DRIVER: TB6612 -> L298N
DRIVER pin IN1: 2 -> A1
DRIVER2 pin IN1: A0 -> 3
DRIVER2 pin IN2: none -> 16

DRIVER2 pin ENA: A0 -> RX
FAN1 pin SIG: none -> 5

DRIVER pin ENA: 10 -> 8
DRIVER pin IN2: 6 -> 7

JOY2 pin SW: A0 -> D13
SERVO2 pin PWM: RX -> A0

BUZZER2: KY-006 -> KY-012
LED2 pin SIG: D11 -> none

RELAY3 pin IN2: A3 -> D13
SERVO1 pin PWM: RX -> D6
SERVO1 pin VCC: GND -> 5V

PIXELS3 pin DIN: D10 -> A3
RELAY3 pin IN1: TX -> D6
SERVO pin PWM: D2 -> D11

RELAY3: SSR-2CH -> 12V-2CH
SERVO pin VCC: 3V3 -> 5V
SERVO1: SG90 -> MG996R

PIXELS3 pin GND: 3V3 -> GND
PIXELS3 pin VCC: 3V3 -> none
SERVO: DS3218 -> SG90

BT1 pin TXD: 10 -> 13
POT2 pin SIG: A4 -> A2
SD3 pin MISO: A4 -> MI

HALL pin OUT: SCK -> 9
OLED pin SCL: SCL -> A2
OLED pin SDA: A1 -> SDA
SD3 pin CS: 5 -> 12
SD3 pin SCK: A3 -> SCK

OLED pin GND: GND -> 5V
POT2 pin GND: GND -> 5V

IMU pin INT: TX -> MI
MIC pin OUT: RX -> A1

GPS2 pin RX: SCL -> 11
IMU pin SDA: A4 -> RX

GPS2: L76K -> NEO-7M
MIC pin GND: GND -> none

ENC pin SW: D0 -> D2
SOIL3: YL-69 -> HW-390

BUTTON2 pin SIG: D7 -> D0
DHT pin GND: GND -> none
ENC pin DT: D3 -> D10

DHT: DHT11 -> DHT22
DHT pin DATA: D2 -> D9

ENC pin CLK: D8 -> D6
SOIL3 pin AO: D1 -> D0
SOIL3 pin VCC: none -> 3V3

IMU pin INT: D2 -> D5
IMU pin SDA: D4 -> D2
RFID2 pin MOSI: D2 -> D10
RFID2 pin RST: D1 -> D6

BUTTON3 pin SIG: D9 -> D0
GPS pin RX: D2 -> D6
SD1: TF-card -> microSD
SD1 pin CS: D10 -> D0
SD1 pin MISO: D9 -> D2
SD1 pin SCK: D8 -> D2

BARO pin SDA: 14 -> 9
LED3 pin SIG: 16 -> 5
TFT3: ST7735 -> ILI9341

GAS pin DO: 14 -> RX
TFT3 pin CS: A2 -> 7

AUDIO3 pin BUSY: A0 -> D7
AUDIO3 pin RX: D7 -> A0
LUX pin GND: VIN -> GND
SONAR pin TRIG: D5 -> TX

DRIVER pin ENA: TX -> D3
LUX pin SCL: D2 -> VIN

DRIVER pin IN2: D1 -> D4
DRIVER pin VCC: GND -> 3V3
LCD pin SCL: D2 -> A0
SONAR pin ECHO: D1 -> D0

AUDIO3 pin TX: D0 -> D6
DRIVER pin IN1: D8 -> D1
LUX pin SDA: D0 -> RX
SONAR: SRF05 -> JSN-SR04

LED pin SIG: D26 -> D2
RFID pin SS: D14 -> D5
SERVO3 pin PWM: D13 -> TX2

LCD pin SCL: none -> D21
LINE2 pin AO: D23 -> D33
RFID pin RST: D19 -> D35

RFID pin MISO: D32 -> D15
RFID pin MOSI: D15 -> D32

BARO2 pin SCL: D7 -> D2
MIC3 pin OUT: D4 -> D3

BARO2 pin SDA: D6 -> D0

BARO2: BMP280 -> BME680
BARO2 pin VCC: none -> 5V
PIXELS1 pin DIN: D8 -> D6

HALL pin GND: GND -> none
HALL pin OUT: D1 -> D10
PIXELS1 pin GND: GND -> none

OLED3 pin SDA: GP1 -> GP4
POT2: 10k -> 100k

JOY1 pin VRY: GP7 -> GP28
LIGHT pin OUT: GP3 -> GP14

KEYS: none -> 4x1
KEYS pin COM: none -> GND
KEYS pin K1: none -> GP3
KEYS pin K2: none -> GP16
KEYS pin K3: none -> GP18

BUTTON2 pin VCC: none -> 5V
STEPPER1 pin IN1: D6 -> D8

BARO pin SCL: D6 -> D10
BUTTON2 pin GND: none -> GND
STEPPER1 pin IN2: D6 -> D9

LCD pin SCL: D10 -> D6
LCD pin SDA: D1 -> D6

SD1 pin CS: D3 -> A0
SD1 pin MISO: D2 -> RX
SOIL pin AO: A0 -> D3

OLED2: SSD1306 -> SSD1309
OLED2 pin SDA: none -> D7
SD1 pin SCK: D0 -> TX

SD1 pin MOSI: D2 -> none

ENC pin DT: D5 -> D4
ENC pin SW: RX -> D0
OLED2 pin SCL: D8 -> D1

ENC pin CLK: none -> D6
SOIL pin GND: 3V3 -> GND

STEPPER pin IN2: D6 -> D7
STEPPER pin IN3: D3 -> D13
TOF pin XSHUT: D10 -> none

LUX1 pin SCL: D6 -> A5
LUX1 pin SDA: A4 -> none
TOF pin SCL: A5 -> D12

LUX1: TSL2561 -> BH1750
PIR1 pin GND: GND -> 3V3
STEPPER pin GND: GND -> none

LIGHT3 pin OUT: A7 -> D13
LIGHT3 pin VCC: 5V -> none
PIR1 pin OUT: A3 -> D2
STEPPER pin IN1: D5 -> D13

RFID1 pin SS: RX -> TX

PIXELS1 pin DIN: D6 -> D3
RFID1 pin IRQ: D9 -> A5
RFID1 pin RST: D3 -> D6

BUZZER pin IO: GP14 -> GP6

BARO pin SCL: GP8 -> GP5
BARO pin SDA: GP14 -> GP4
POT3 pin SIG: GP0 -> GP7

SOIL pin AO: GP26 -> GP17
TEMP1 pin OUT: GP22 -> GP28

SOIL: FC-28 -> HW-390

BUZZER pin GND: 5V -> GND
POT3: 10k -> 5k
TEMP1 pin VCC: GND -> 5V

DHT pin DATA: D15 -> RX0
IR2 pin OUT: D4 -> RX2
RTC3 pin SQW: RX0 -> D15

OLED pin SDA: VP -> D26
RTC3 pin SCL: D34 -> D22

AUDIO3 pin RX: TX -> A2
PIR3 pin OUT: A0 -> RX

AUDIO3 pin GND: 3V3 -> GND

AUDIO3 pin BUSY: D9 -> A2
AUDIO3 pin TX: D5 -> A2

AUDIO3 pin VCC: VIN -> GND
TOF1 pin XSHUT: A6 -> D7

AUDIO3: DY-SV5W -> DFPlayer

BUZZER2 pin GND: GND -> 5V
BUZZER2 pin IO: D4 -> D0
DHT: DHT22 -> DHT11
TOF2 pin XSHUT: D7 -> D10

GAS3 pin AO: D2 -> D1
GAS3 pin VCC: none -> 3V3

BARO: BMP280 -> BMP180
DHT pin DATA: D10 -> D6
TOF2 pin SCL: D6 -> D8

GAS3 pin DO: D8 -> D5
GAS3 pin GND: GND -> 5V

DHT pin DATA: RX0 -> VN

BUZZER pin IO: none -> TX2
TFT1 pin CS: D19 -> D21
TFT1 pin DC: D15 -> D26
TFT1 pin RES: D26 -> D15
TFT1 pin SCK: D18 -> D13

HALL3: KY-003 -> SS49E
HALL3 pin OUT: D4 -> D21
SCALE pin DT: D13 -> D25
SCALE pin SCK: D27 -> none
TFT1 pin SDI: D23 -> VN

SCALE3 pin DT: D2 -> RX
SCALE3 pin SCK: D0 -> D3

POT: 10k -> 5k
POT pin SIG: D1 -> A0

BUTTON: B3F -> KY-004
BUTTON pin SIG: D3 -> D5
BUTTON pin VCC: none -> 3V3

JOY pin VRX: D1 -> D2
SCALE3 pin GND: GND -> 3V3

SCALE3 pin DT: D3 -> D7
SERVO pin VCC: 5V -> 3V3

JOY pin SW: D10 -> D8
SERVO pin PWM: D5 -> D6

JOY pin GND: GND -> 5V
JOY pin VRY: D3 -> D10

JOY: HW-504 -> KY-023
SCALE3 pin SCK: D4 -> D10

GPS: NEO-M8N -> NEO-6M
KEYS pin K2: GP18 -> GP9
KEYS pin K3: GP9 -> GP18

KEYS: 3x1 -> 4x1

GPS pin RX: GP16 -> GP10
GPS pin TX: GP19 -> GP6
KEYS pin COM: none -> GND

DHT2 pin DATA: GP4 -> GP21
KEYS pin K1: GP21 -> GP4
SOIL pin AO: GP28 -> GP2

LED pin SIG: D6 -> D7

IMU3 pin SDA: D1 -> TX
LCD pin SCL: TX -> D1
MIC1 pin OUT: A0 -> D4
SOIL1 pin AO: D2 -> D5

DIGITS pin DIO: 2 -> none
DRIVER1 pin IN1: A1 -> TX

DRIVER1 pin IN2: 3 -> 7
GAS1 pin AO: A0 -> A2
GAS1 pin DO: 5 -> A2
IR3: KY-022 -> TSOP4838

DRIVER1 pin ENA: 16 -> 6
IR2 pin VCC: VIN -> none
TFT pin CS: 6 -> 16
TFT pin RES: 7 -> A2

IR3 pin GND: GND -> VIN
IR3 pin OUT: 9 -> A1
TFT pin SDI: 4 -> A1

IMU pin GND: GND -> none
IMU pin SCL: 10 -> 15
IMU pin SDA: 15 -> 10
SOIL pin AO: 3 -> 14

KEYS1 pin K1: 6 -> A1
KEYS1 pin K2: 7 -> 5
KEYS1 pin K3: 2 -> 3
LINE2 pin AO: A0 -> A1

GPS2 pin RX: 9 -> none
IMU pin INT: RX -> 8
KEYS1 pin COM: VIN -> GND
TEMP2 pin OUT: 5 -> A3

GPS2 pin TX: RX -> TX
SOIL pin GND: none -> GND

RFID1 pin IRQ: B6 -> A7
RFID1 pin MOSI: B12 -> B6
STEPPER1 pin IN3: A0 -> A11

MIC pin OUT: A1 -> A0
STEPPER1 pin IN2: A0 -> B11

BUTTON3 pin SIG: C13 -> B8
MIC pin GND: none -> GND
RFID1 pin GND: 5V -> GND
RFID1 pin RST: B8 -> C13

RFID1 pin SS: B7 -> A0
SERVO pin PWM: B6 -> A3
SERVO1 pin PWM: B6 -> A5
**********
TASK GOAL: Using the records above, write out exactly the lines between the one holding "BARO pin SCL: D6 -> D10" and the one holding "RFID1 pin RST: D3 -> D6", inclusive; leave everything else out.

EXERCISE RESULT:
BARO pin SCL: D6 -> D10
BUTTON2 pin GND: none -> GND
STEPPER1 pin IN2: D6 -> D9

LCD pin SCL: D10 -> D6
LCD pin SDA: D1 -> D6

SD1 pin CS: D3 -> A0
SD1 pin MISO: D2 -> RX
SOIL pin AO: A0 -> D3

OLED2: SSD1306 -> SSD1309
OLED2 pin SDA: none -> D7
SD1 pin SCK: D0 -> TX

SD1 pin MOSI: D2 -> none

ENC pin DT: D5 -> D4
ENC pin SW: RX -> D0
OLED2 pin SCL: D8 -> D1

ENC pin CLK: none -> D6
SOIL pin GND: 3V3 -> GND

STEPPER pin IN2: D6 -> D7
STEPPER pin IN3: D3 -> D13
TOF pin XSHUT: D10 -> none

LUX1 pin SCL: D6 -> A5
LUX1 pin SDA: A4 -> none
TOF pin SCL: A5 -> D12

LUX1: TSL2561 -> BH1750
PIR1 pin GND: GND -> 3V3
STEPPER pin GND: GND -> none

LIGHT3 pin OUT: A7 -> D13
LIGHT3 pin VCC: 5V -> none
PIR1 pin OUT: A3 -> D2
STEPPER pin IN1: D5 -> D13

RFID1 pin SS: RX -> TX

PIXELS1 pin DIN: D6 -> D3
RFID1 pin IRQ: D9 -> A5
RFID1 pin RST: D3 -> D6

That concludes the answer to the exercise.